▶ Exercise requirements: Which lines of the listing below contain the string "markup"? Show each of them in full.

============

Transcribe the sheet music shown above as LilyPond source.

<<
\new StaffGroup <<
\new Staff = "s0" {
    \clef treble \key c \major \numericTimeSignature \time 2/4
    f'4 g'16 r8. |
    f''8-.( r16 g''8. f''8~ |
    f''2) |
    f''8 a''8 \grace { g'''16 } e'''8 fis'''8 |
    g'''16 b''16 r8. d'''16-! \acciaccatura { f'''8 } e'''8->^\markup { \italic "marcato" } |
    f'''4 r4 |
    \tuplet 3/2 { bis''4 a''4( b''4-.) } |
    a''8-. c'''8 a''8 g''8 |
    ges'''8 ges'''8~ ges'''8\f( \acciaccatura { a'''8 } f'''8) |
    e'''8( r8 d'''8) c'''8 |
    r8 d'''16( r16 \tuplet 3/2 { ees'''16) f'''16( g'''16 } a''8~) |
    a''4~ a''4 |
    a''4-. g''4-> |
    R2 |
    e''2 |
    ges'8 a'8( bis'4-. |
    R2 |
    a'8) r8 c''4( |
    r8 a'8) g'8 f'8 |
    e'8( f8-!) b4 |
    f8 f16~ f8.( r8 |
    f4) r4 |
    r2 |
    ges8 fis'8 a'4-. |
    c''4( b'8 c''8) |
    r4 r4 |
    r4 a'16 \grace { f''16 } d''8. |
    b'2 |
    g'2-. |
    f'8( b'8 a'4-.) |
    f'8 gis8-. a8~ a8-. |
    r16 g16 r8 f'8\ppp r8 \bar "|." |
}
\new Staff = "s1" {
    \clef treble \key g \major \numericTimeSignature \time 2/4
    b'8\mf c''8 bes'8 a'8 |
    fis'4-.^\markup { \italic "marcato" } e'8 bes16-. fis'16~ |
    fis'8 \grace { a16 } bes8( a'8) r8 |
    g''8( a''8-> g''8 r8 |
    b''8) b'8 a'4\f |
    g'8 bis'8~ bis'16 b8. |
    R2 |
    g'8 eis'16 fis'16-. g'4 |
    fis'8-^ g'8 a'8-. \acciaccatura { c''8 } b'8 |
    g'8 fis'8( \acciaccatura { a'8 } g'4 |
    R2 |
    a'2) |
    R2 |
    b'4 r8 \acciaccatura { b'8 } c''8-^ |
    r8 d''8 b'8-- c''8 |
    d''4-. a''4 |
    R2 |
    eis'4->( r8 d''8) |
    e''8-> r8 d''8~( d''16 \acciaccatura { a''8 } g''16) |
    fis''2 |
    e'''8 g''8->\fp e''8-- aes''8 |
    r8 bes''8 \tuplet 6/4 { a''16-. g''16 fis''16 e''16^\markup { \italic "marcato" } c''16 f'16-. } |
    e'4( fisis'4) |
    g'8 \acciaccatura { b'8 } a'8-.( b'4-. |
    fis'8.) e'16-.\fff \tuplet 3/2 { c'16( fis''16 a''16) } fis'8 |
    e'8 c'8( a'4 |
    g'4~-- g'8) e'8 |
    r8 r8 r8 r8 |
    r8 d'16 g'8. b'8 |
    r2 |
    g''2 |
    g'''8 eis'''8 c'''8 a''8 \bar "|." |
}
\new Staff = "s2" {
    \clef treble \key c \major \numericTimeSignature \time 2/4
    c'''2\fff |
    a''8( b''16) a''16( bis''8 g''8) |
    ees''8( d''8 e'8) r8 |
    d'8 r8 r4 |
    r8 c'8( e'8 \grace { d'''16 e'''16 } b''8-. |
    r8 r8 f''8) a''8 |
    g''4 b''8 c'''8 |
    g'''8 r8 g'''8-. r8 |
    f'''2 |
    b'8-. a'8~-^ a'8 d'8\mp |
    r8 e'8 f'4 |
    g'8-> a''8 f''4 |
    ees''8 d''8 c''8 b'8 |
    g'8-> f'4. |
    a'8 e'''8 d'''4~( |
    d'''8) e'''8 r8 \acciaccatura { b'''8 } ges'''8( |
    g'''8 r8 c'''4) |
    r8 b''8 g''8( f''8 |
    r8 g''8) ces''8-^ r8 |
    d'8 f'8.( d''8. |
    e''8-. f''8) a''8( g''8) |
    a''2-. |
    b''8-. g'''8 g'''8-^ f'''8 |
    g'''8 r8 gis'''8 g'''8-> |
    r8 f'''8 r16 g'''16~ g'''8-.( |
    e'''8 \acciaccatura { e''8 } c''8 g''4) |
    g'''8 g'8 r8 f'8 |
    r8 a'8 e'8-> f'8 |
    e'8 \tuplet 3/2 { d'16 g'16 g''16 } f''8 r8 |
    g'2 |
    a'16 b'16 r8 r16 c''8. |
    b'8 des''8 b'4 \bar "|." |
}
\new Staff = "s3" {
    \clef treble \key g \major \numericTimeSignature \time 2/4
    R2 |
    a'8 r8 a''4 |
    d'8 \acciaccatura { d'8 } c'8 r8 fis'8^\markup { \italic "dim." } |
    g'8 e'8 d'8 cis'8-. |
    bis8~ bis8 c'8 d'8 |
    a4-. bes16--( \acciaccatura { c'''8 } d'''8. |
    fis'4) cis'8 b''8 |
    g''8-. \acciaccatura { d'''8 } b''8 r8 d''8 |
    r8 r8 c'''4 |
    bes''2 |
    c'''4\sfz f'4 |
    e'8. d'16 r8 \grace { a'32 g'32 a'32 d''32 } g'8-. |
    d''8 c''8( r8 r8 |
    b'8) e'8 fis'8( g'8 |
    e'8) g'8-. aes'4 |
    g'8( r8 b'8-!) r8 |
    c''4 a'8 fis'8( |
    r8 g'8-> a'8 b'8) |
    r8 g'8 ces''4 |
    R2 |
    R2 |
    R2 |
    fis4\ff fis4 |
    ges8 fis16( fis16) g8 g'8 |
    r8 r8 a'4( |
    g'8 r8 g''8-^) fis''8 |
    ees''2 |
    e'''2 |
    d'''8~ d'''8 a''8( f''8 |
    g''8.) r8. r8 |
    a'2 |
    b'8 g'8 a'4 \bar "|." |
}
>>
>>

============

▶ Task response:
    g'''16 b''16 r8. d'''16-! \acciaccatura { f'''8 } e'''8->^\markup { \italic "marcato" } |
    fis'4-.^\markup { \italic "marcato" } e'8 bes16-. fis'16~ |
    r8 bes''8 \tuplet 6/4 { a''16-. g''16 fis''16 e''16^\markup { \italic "marcato" } c''16 f'16-. } |
    d'8 \acciaccatura { d'8 } c'8 r8 fis'8^\markup { \italic "dim." } |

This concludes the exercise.